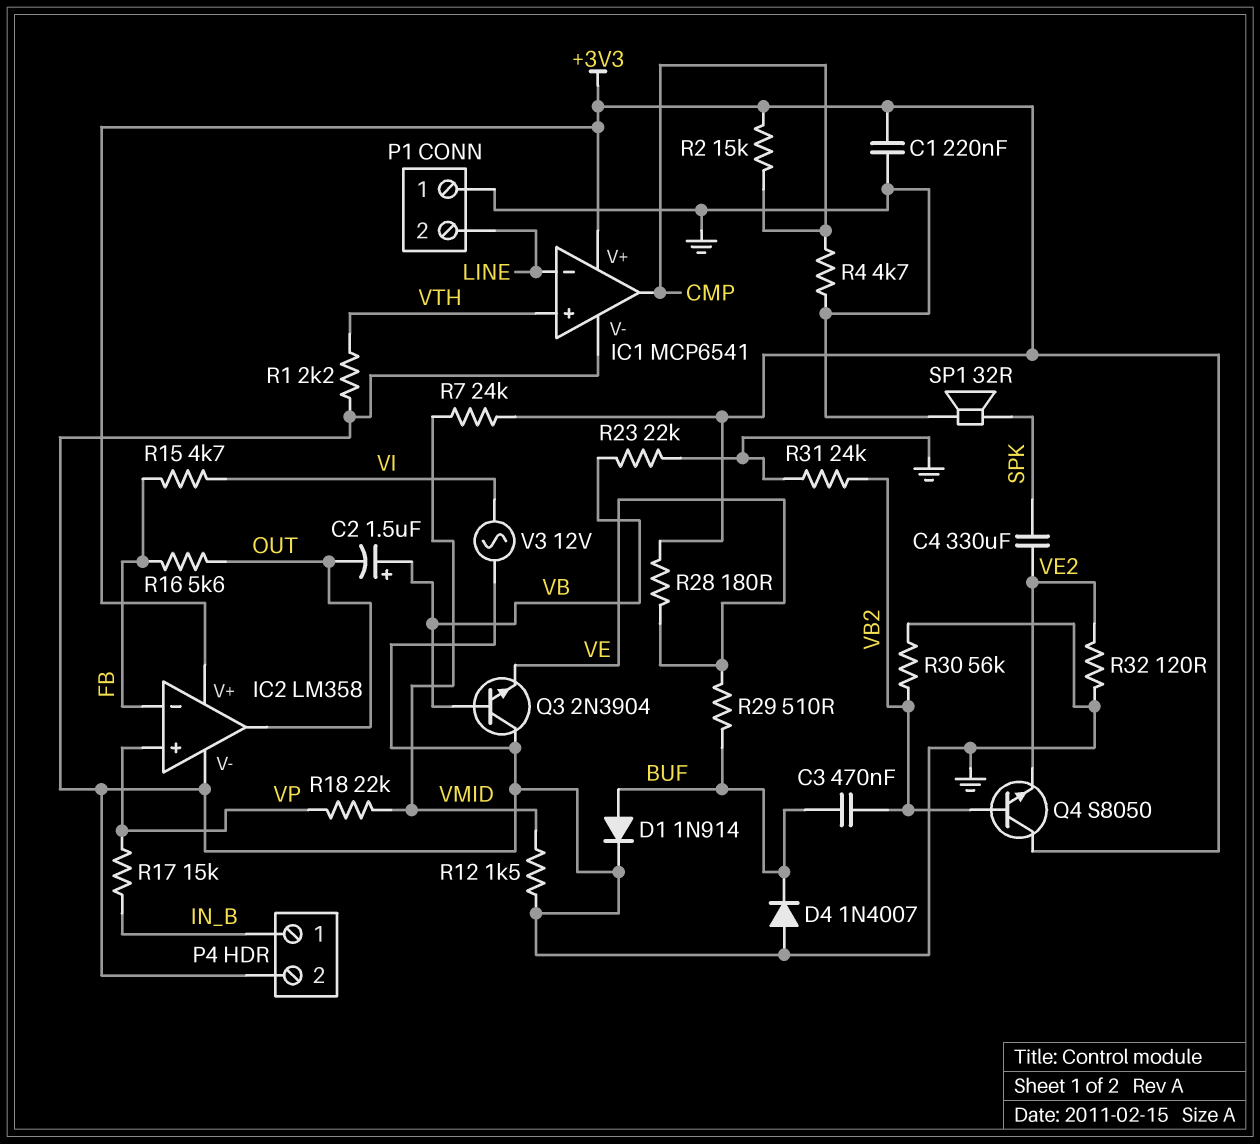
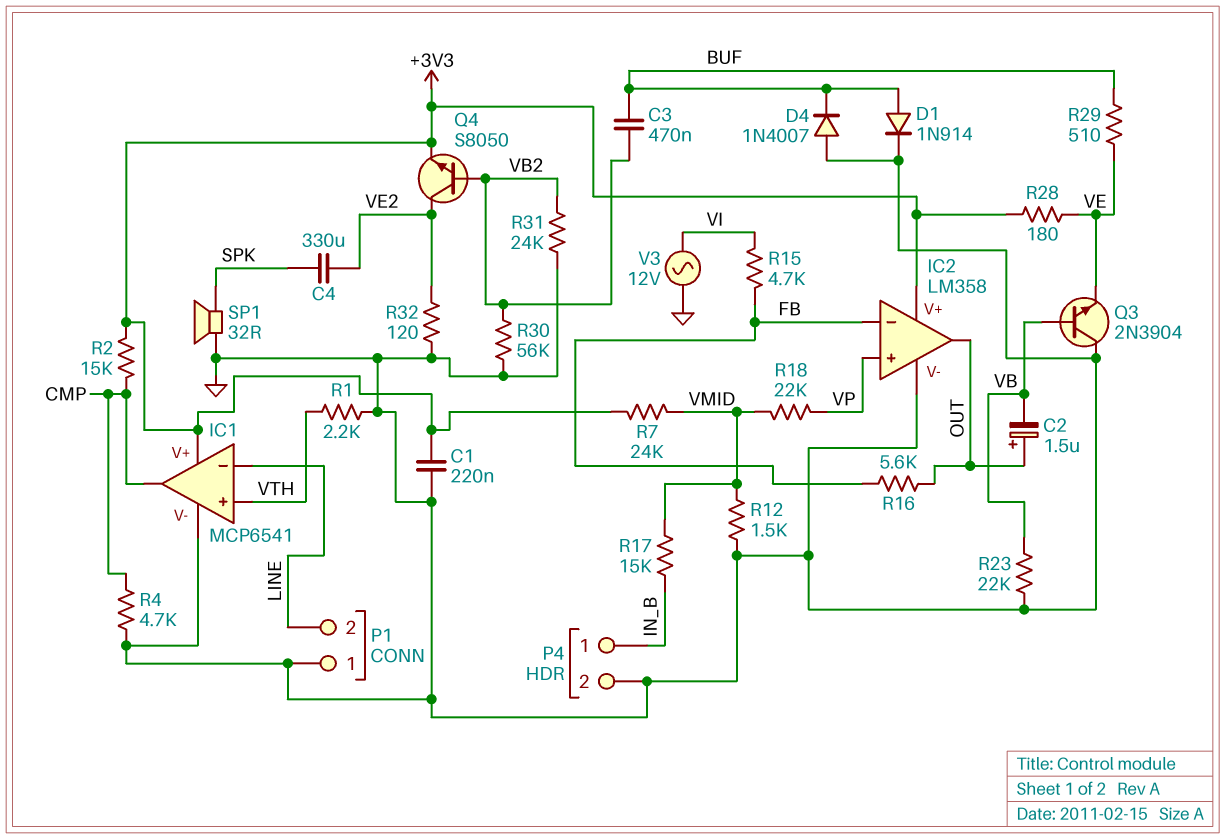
C2: 1.5uF (plus VB, minus OUT) -> 1.5uF (plus OUT, minus VB)
Q4: NPN S8050 (B VB2, C +3V3, E VE2) -> NPN S8050 (B VB2, C VE2, E +3V3)
R17: 15k (IN_B, VP) -> 15k (IN_B, VMID)

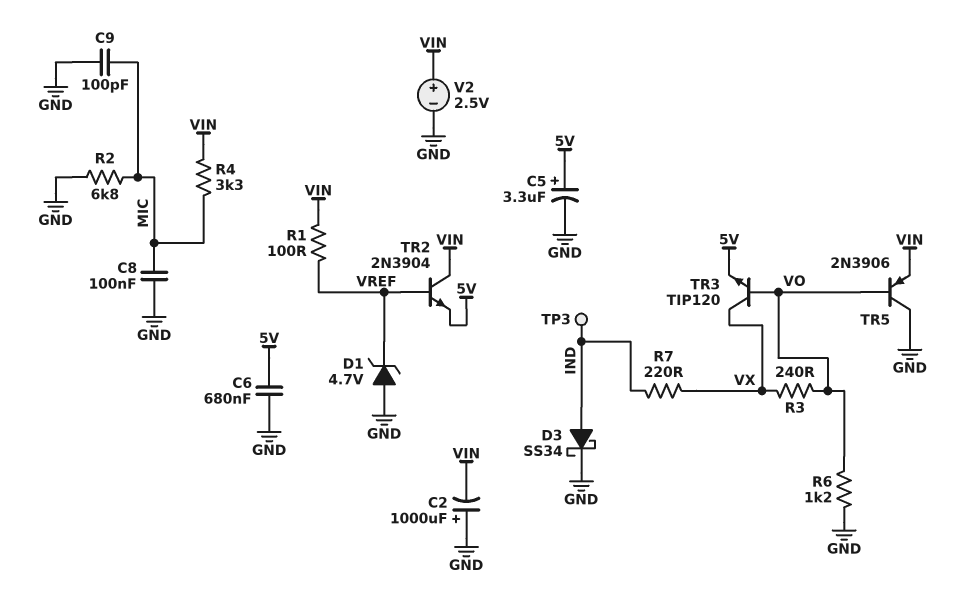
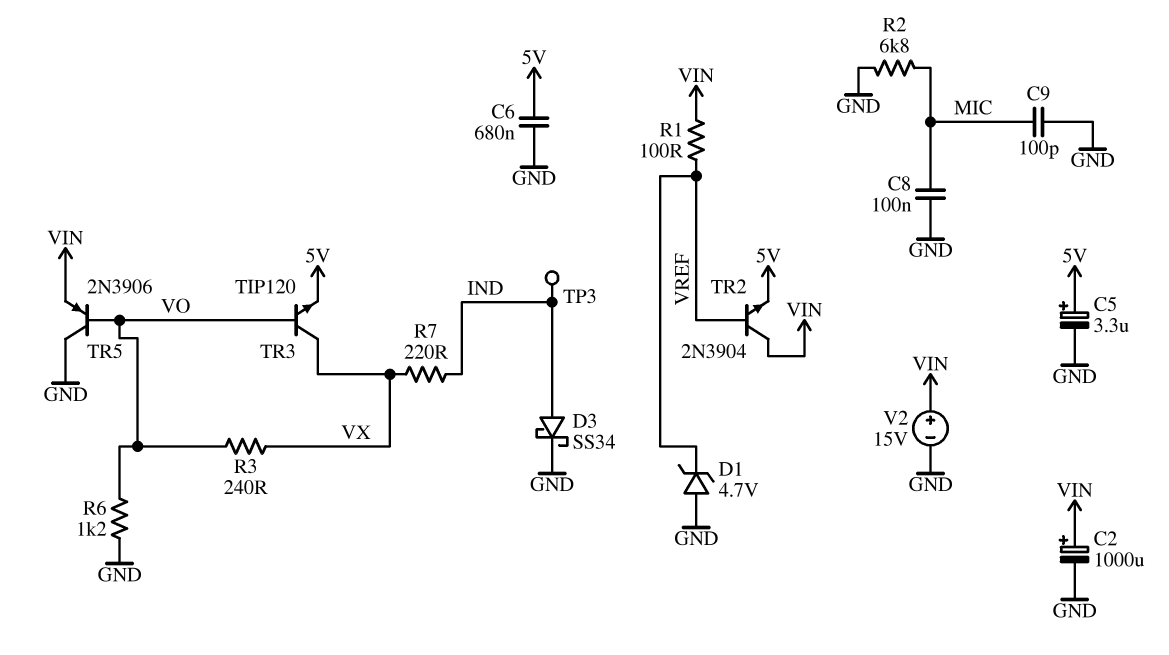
C2: 1000uF (plus GND, minus VIN) -> 1000uF (plus VIN, minus GND)
R4: 3.3k (MIC, VIN) -> none
V2: 2.5V (plus VIN, minus GND) -> 15V (plus VIN, minus GND)

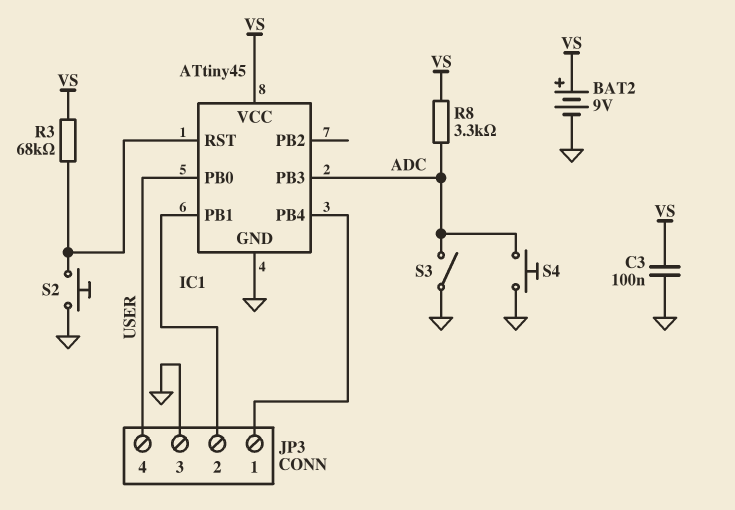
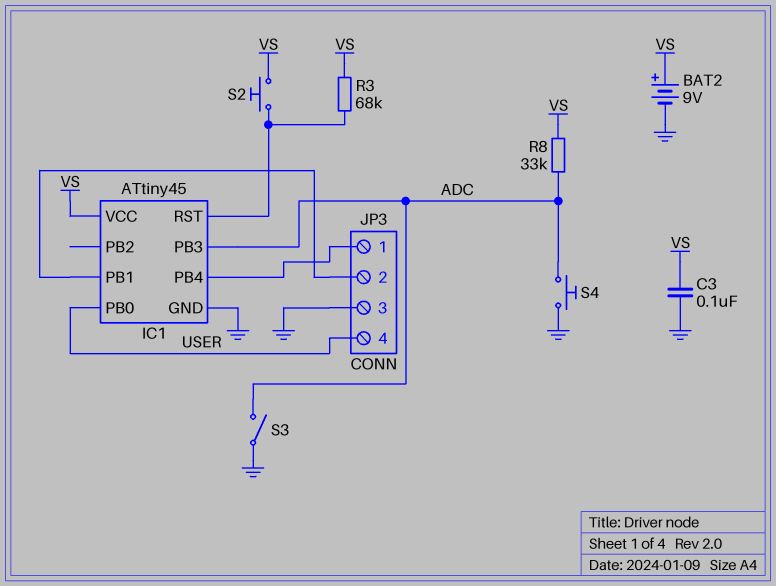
R8: 3.3k (ADC, VS) -> 33k (ADC, VS)
S2: button (GND, IC1/RST) -> button (IC1/RST, VS)

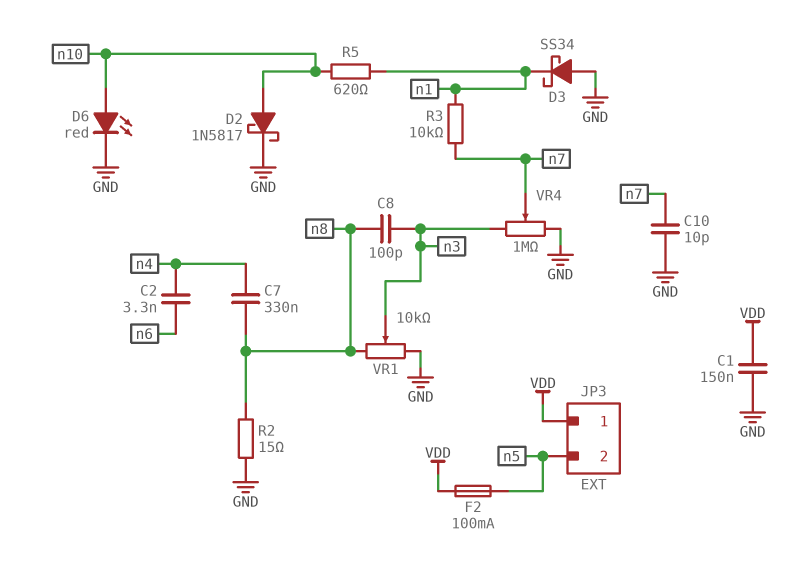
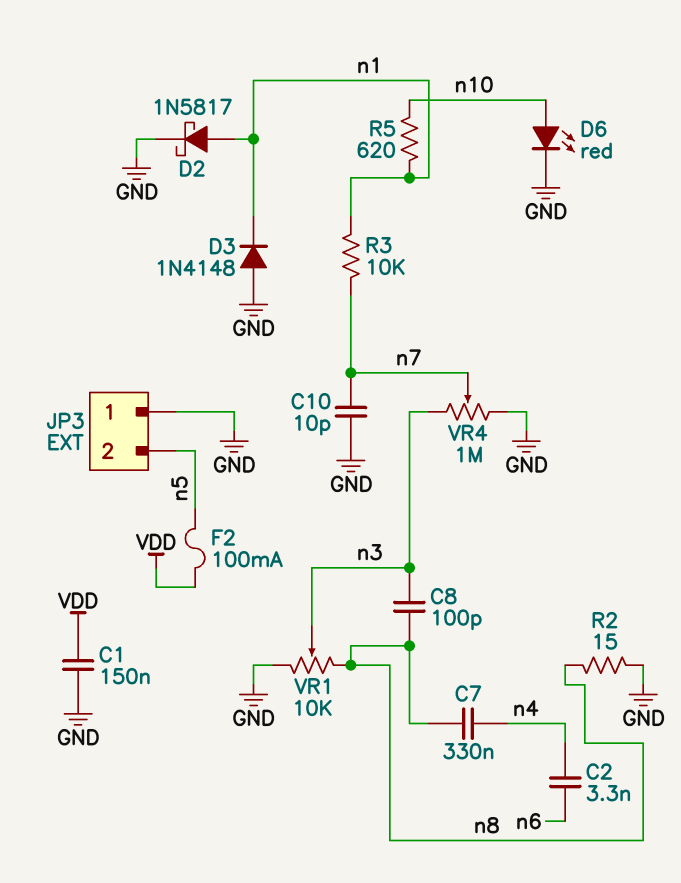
D2: schottky 1N5817 (A n10, K GND) -> schottky 1N5817 (A n1, K GND)
D3: schottky SS34 (A GND, K n1) -> diode 1N4148 (A GND, K n1)
JP3 pin 1: VDD -> GND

> **YOUR INSTRUCTIONS**
Output nothing except the lines from the one containing "R8: 3.3k (ADC, VS) -> 33k (ADC, VS)" through the final line of the entries, repeated exactly and free of pictures.

> **EXPECTED ANSWER**
R8: 3.3k (ADC, VS) -> 33k (ADC, VS)
S2: button (GND, IC1/RST) -> button (IC1/RST, VS)

D2: schottky 1N5817 (A n10, K GND) -> schottky 1N5817 (A n1, K GND)
D3: schottky SS34 (A GND, K n1) -> diode 1N4148 (A GND, K n1)
JP3 pin 1: VDD -> GND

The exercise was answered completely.